ACTIVITY ▸ Send back the data below exactly. Drop every picture.

(DATA TO USE begins)

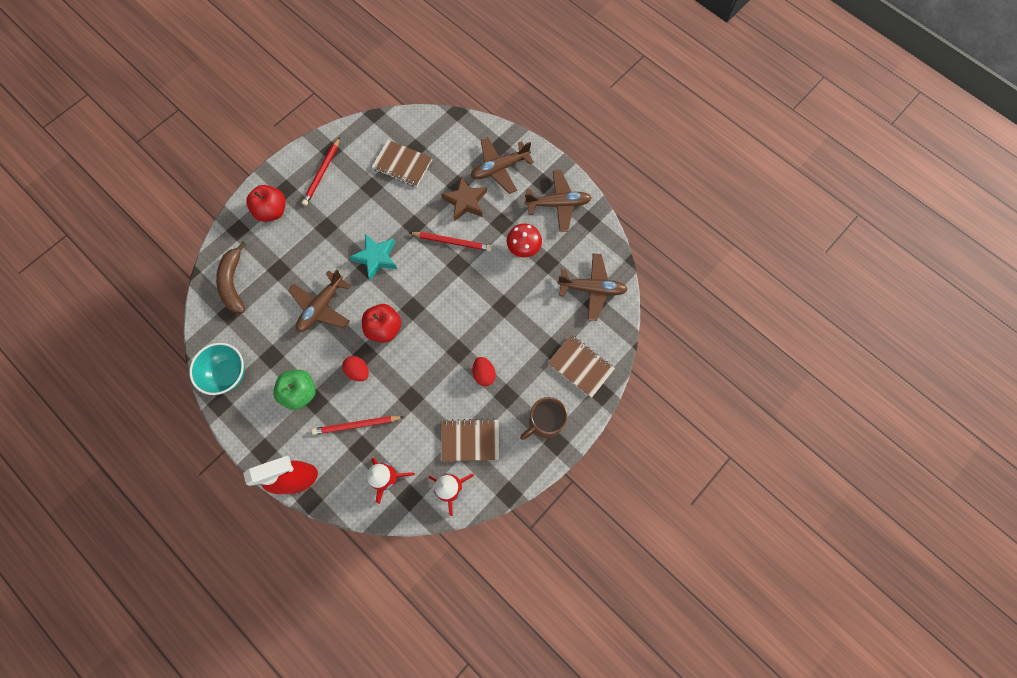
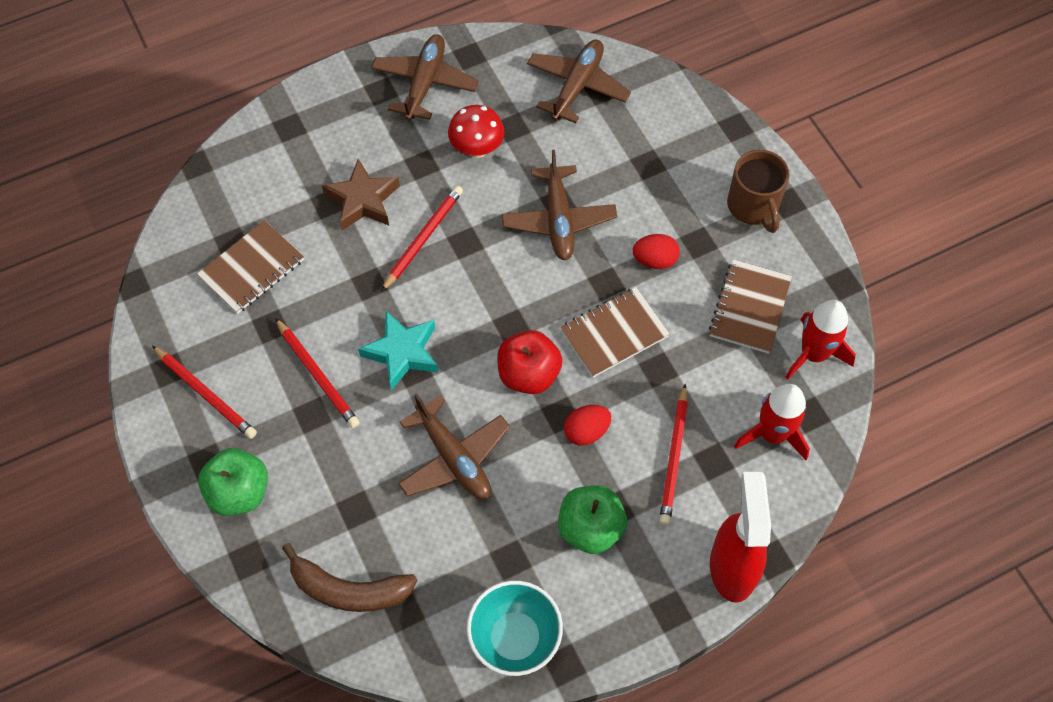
camera: 70 degrees left, 10 degrees down
(272, 211) = (239, 492): red apple -> green apple
(349, 221) = (317, 375): none -> red pencil
(499, 168) = (328, 138): brown plane -> brown plane (558, 220)
(580, 366) = (687, 137): brown notebook -> brown notebook (614, 333)

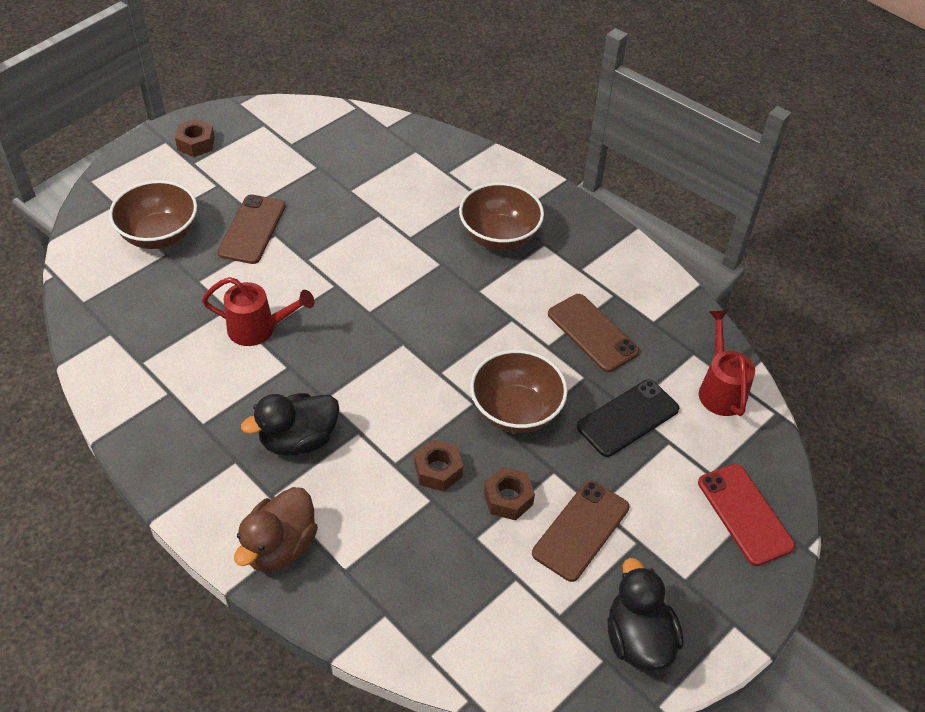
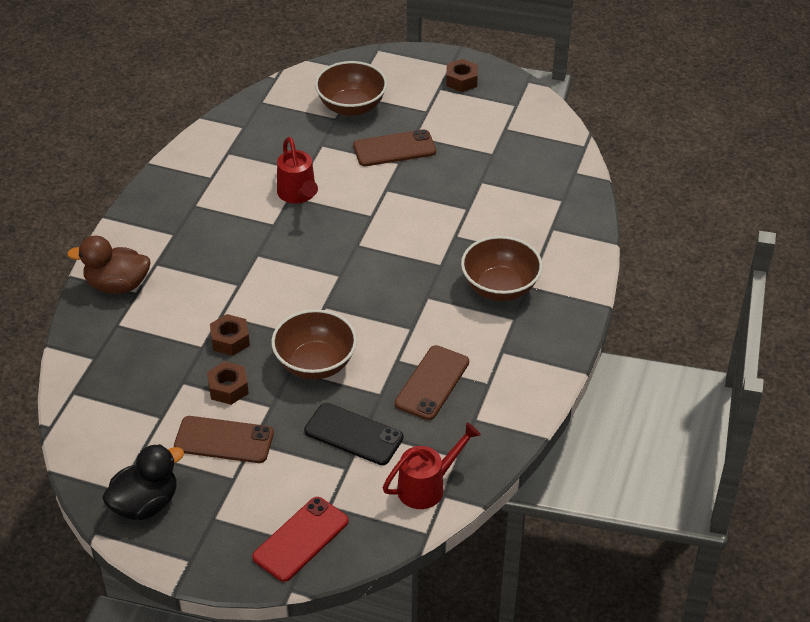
camera: 65 degrees right, 5 degrees down
(298, 440) = (211, 257): black duck -> none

(DATA TO USE ends)

SOLUTION TO THE EXERCISE ▸
camera: 70 degrees left, 10 degrees down
(272, 211) = (239, 492): red apple -> green apple
(349, 221) = (317, 375): none -> red pencil
(499, 168) = (328, 138): brown plane -> brown plane (558, 220)
(580, 366) = (687, 137): brown notebook -> brown notebook (614, 333)

camera: 65 degrees right, 5 degrees down
(298, 440) = (211, 257): black duck -> none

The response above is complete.